§ 目标
把下面所有条目转成 Markdown 表格，设"序号"和"内容"两列，每行一个条目，空行略去。

§ 提供材料
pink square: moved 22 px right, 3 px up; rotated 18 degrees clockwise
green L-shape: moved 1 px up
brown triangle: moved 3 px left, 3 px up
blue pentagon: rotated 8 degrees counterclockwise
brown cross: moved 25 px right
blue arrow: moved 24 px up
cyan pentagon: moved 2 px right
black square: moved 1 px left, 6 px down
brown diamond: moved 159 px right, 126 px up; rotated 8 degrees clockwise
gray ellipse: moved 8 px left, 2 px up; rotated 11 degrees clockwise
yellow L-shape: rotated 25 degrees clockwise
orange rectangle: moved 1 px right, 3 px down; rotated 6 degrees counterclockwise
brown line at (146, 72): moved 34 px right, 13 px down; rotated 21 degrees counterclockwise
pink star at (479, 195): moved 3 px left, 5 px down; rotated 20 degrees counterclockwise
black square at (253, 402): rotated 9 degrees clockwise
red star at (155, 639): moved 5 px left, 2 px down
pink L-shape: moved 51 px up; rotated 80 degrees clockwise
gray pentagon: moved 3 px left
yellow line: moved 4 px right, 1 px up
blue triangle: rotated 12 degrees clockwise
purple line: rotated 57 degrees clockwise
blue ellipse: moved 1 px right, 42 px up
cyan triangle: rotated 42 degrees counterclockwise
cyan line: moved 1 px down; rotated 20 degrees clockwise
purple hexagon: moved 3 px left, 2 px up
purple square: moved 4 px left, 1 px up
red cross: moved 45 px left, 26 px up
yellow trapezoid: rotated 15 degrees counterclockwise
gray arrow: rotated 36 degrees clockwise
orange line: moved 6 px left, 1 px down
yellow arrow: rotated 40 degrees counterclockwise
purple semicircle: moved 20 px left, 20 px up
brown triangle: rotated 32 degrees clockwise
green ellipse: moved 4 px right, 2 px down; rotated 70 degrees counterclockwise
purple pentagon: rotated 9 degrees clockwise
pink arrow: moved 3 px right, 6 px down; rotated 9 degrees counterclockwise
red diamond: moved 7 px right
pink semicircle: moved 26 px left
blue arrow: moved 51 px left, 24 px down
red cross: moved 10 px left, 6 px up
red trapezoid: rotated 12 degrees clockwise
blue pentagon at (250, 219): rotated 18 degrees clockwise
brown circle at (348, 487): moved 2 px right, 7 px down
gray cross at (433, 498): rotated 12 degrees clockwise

§ 答案如下
| 序号 | 内容 |
|---|---|
| 1 | pink square: moved 22 px right, 3 px up; rotated 18 degrees clockwise |
| 2 | green L-shape: moved 1 px up |
| 3 | brown triangle: moved 3 px left, 3 px up |
| 4 | blue pentagon: rotated 8 degrees counterclockwise |
| 5 | brown cross: moved 25 px right |
| 6 | blue arrow: moved 24 px up |
| 7 | cyan pentagon: moved 2 px right |
| 8 | black square: moved 1 px left, 6 px down |
| 9 | brown diamond: moved 159 px right, 126 px up; rotated 8 degrees clockwise |
| 10 | gray ellipse: moved 8 px left, 2 px up; rotated 11 degrees clockwise |
| 11 | yellow L-shape: rotated 25 degrees clockwise |
| 12 | orange rectangle: moved 1 px right, 3 px down; rotated 6 degrees counterclockwise |
| 13 | brown line at (146, 72): moved 34 px right, 13 px down; rotated 21 degrees counterclockwise |
| 14 | pink star at (479, 195): moved 3 px left, 5 px down; rotated 20 degrees counterclockwise |
| 15 | black square at (253, 402): rotated 9 degrees clockwise |
| 16 | red star at (155, 639): moved 5 px left, 2 px down |
| 17 | pink L-shape: moved 51 px up; rotated 80 degrees clockwise |
| 18 | gray pentagon: moved 3 px left |
| 19 | yellow line: moved 4 px right, 1 px up |
| 20 | blue triangle: rotated 12 degrees clockwise |
| 21 | purple line: rotated 57 degrees clockwise |
| 22 | blue ellipse: moved 1 px right, 42 px up |
| 23 | cyan triangle: rotated 42 degrees counterclockwise |
| 24 | cyan line: moved 1 px down; rotated 20 degrees clockwise |
| 25 | purple hexagon: moved 3 px left, 2 px up |
| 26 | purple square: moved 4 px left, 1 px up |
| 27 | red cross: moved 45 px left, 26 px up |
| 28 | yellow trapezoid: rotated 15 degrees counterclockwise |
| 29 | gray arrow: rotated 36 degrees clockwise |
| 30 | orange line: moved 6 px left, 1 px down |
| 31 | yellow arrow: rotated 40 degrees counterclockwise |
| 32 | purple semicircle: moved 20 px left, 20 px up |
| 33 | brown triangle: rotated 32 degrees clockwise |
| 34 | green ellipse: moved 4 px right, 2 px down; rotated 70 degrees counterclockwise |
| 35 | purple pentagon: rotated 9 degrees clockwise |
| 36 | pink arrow: moved 3 px right, 6 px down; rotated 9 degrees counterclockwise |
| 37 | red diamond: moved 7 px right |
| 38 | pink semicircle: moved 26 px left |
| 39 | blue arrow: moved 51 px left, 24 px down |
| 40 | red cross: moved 10 px left, 6 px up |
| 41 | red trapezoid: rotated 12 degrees clockwise |
| 42 | blue pentagon at (250, 219): rotated 18 degrees clockwise |
| 43 | brown circle at (348, 487): moved 2 px right, 7 px down |
| 44 | gray cross at (433, 498): rotated 12 degrees clockwise |